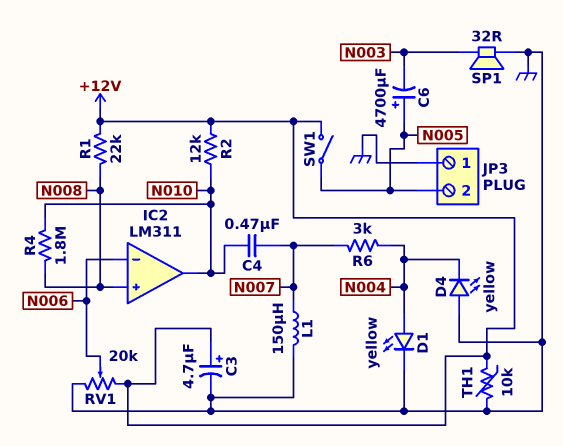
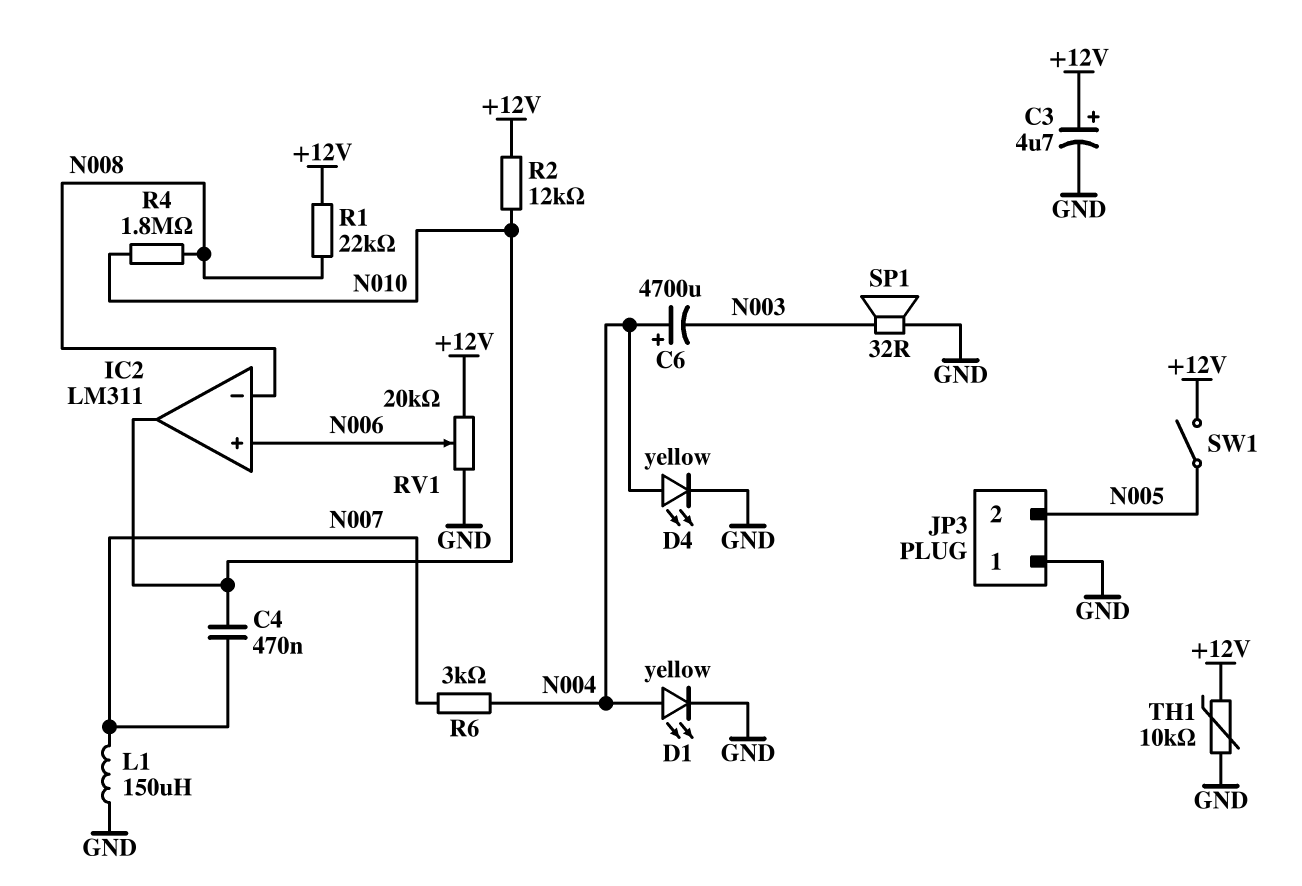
C6: 4700uF (plus N005, minus N003) -> 4700uF (plus N004, minus N003)
D4: LED yellow (A GND, K N004) -> LED yellow (A N004, K GND)
IC2 pin in+: N008 -> N006
IC2 pin in-: N006 -> N008

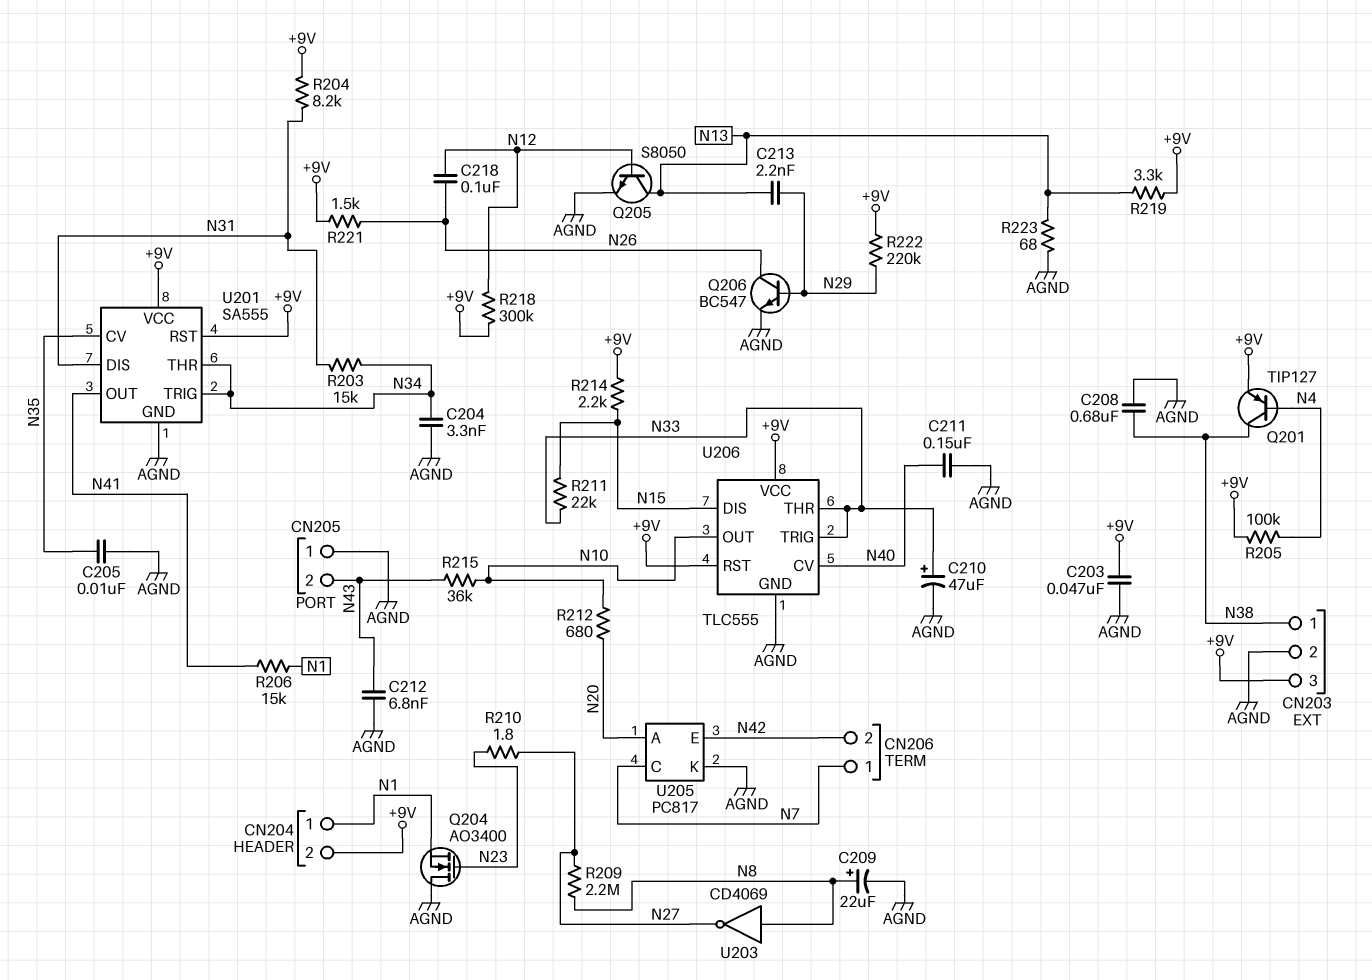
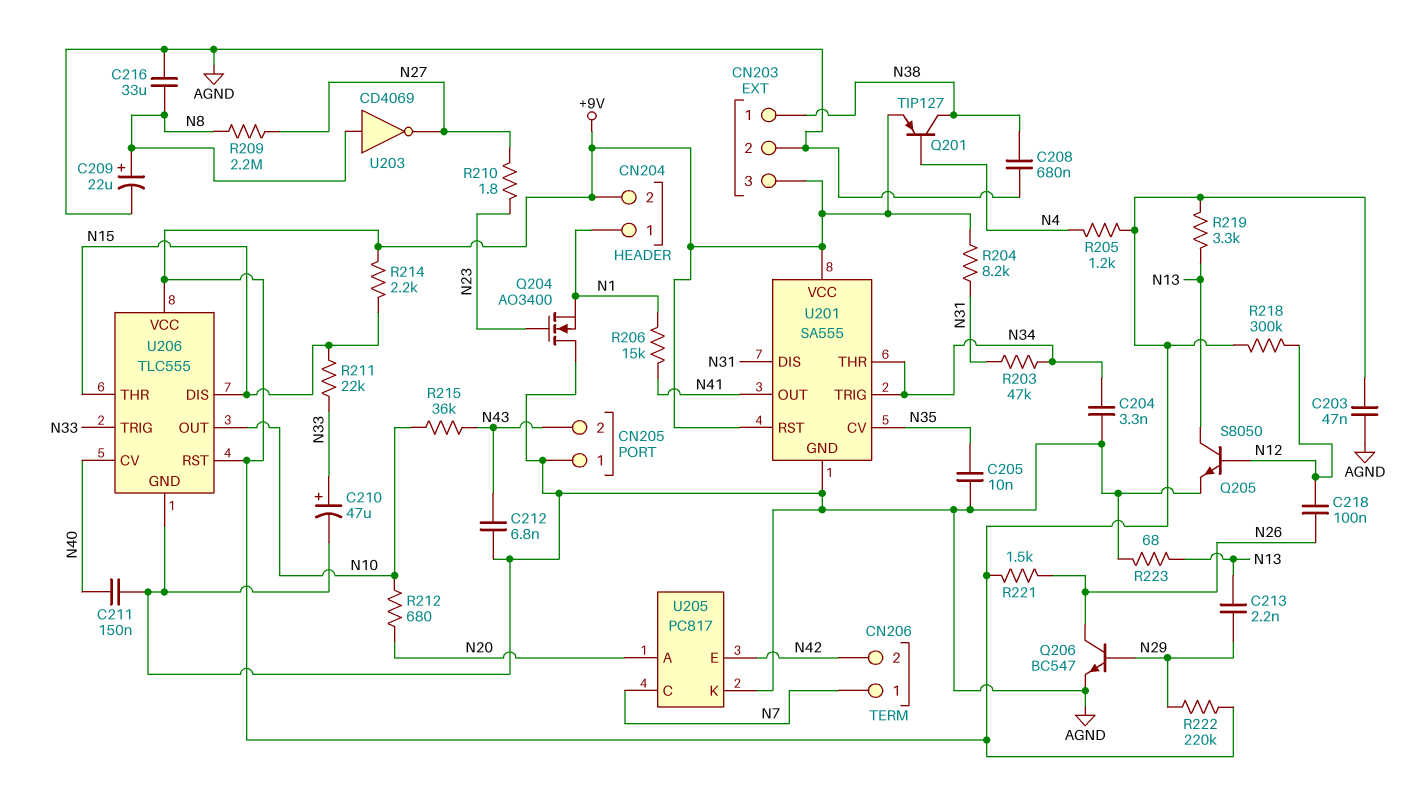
C216: none -> 33uF (AGND, N8)
R203: 15k (N31, N34) -> 47k (N31, N34)
R205: 100k (+9V, N4) -> 1.2k (+9V, N4)
U206 pin THR: N33 -> N15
::::
* [TASK ITEM]:
Repeat the data above exactly, images excluded.

* [WRITTEN SOLUTION]:
C6: 4700uF (plus N005, minus N003) -> 4700uF (plus N004, minus N003)
D4: LED yellow (A GND, K N004) -> LED yellow (A N004, K GND)
IC2 pin in+: N008 -> N006
IC2 pin in-: N006 -> N008

C216: none -> 33uF (AGND, N8)
R203: 15k (N31, N34) -> 47k (N31, N34)
R205: 100k (+9V, N4) -> 1.2k (+9V, N4)
U206 pin THR: N33 -> N15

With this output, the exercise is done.